START DATA

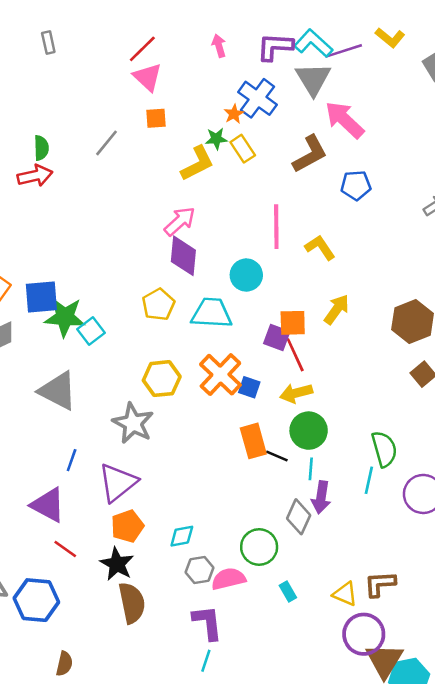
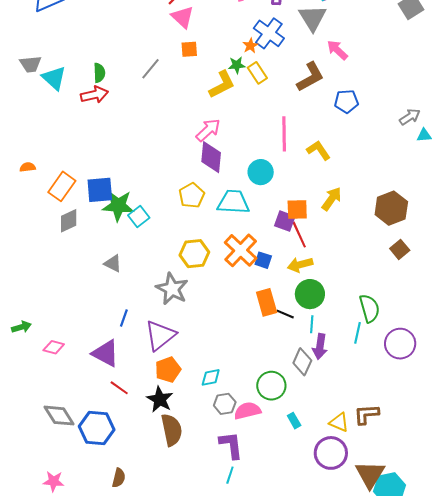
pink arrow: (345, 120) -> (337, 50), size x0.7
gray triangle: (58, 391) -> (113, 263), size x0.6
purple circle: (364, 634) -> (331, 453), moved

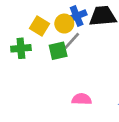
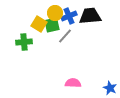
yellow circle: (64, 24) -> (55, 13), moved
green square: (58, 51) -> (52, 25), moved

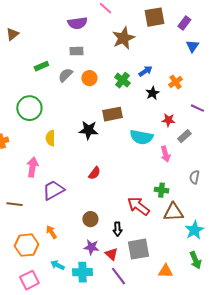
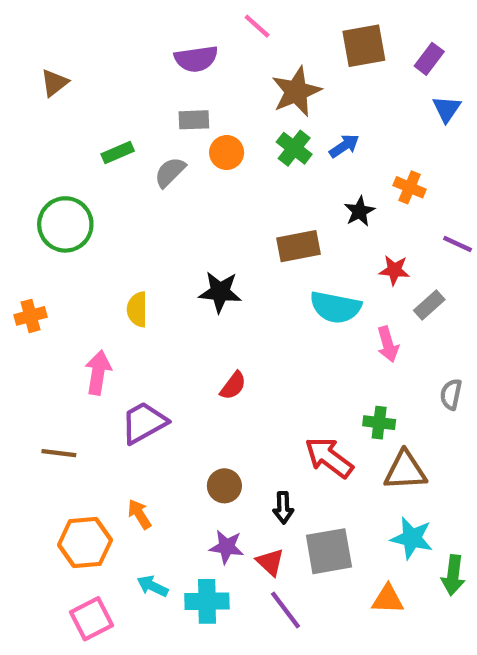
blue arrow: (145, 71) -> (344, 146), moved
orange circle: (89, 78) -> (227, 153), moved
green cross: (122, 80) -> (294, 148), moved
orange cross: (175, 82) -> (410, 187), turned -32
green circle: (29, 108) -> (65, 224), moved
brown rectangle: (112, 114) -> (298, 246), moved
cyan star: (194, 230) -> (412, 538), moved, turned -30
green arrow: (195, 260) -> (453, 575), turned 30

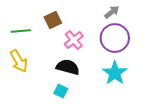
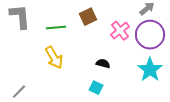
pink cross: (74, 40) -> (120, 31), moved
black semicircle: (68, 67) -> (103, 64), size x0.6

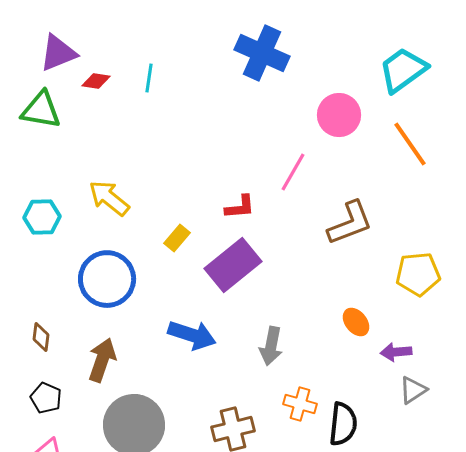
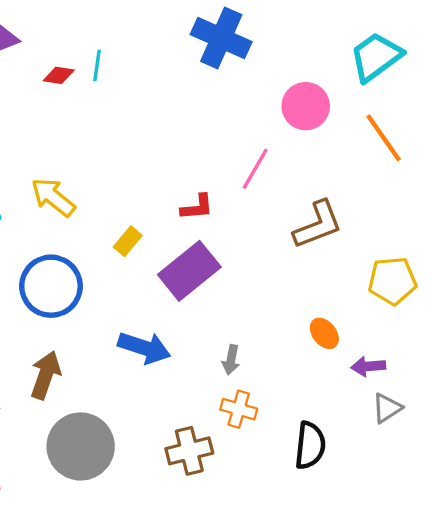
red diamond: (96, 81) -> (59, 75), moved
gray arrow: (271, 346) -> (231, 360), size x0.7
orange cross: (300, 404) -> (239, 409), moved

END DATA

#### [PROBLEM DESCRIPTION]
Locate the word "arrow" in the records and collect each line it appears in.

#### [SOLUTION TO THIS PROBLEM]
pink arrow: (345, 120) -> (337, 50), size x0.7
blue arrow: (145, 71) -> (344, 146), moved
green arrow: (195, 260) -> (453, 575), turned 30
gray arrow: (271, 346) -> (231, 360), size x0.7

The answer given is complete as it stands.